• _Aim of the task_:
Count the lines below that contain the string "kern", and reply with the number only.

• _Data supplied_:
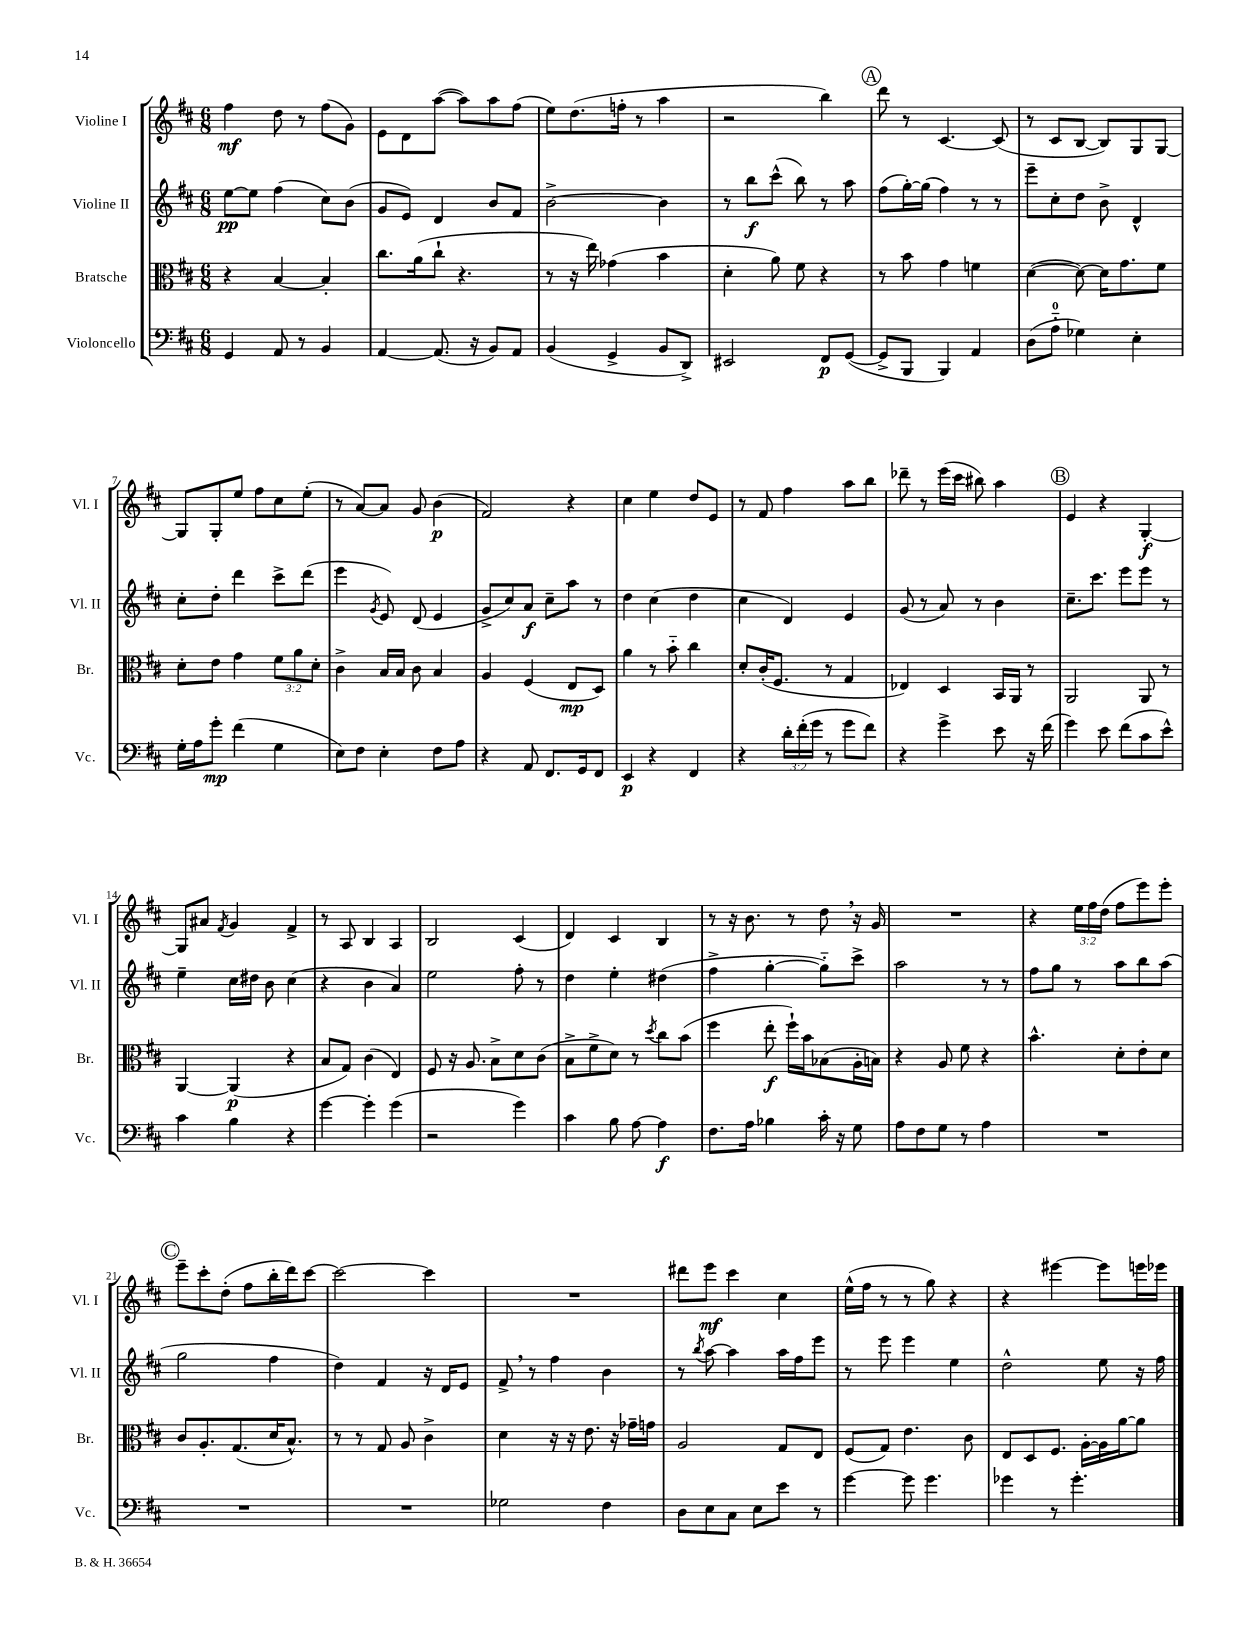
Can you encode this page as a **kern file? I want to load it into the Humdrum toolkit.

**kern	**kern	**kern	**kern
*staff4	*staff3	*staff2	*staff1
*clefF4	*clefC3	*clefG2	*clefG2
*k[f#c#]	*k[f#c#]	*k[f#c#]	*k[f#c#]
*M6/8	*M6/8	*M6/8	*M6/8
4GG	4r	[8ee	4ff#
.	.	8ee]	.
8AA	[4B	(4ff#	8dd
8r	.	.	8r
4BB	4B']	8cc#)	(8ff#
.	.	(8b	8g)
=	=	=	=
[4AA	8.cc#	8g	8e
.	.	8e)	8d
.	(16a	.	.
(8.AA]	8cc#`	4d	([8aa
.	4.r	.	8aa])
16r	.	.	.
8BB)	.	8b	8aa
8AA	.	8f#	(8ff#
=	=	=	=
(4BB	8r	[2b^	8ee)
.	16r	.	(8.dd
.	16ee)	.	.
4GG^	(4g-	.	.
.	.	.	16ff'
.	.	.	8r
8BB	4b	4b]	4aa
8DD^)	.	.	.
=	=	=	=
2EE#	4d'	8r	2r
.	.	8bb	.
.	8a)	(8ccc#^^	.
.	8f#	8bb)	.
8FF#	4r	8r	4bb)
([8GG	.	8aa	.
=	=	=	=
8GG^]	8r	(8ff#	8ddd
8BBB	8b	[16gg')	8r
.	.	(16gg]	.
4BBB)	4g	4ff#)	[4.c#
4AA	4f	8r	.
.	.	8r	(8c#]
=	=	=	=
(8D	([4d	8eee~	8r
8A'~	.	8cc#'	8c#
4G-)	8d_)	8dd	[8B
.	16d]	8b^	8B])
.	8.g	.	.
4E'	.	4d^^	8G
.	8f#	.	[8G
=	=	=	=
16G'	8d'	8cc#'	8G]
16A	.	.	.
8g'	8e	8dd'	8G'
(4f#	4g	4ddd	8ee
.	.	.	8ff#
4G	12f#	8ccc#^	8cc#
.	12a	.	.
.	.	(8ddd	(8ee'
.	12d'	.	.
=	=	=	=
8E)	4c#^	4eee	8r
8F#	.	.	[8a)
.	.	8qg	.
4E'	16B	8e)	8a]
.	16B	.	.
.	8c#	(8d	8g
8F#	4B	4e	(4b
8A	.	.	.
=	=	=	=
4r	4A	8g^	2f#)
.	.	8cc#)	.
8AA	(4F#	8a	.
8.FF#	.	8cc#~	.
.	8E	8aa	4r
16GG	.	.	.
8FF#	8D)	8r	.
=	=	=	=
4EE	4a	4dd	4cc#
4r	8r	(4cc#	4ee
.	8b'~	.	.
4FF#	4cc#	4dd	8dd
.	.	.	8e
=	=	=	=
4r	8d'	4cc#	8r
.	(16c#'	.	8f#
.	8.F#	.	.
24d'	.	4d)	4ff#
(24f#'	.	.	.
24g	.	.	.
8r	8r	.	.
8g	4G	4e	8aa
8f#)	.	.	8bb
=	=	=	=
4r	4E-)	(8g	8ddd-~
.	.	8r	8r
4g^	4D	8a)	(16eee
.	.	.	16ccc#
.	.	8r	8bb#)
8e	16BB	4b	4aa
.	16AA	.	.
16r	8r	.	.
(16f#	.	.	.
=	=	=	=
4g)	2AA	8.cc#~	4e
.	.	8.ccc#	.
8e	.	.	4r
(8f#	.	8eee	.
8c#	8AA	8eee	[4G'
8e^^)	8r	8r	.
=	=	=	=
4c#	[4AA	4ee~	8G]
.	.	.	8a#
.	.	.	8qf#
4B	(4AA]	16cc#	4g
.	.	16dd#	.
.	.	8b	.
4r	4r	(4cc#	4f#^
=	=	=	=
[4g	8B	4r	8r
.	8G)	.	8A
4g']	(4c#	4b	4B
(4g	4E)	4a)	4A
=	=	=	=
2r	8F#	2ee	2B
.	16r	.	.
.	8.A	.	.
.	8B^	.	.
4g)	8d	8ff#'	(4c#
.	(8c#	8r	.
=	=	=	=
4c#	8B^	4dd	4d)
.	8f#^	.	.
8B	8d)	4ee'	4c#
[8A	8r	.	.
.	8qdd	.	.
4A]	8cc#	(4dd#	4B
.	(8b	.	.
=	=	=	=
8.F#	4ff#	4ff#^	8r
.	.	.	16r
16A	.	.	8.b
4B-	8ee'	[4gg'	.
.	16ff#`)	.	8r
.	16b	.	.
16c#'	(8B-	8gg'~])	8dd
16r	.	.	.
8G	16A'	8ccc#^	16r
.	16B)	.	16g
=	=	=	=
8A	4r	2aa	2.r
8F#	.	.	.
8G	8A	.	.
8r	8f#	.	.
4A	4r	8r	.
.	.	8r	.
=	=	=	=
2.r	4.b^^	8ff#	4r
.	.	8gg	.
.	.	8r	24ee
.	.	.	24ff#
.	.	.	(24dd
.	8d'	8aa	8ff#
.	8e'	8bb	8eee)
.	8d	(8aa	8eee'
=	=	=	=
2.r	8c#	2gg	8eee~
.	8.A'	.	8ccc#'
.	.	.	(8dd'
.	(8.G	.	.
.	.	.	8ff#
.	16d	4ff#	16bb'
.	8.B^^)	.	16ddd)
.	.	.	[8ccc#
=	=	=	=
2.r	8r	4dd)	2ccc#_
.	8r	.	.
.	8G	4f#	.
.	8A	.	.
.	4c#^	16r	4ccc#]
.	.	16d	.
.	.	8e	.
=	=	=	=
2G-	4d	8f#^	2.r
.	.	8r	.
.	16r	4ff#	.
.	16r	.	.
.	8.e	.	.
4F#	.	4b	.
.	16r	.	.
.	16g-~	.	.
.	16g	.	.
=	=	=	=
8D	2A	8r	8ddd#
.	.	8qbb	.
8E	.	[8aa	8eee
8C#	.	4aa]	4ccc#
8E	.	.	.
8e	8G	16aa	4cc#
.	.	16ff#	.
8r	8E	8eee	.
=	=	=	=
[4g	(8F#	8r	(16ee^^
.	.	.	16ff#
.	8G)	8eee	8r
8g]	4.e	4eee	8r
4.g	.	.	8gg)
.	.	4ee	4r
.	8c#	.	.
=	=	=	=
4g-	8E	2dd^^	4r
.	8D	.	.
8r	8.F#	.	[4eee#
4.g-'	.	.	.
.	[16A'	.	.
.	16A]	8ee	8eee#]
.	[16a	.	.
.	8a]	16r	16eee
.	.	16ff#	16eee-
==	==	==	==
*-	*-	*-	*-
---
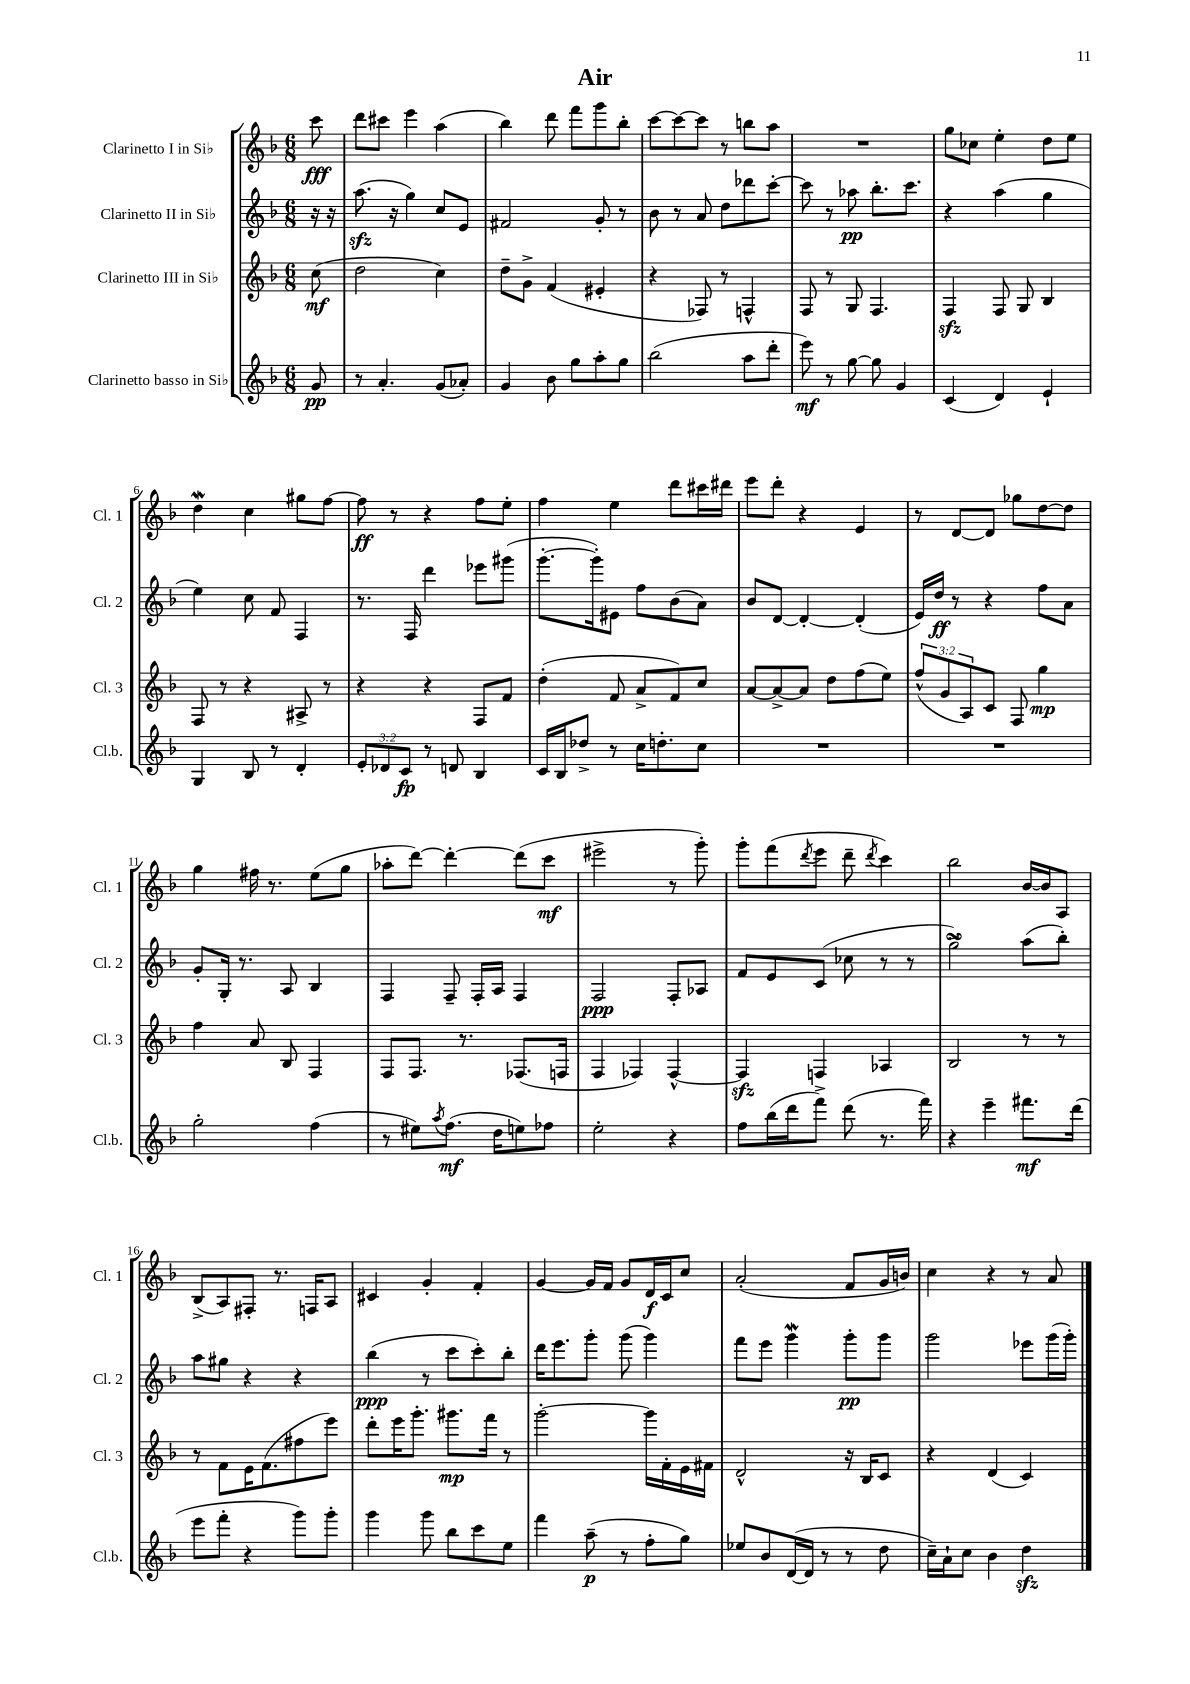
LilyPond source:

• _Solution to this task_:
2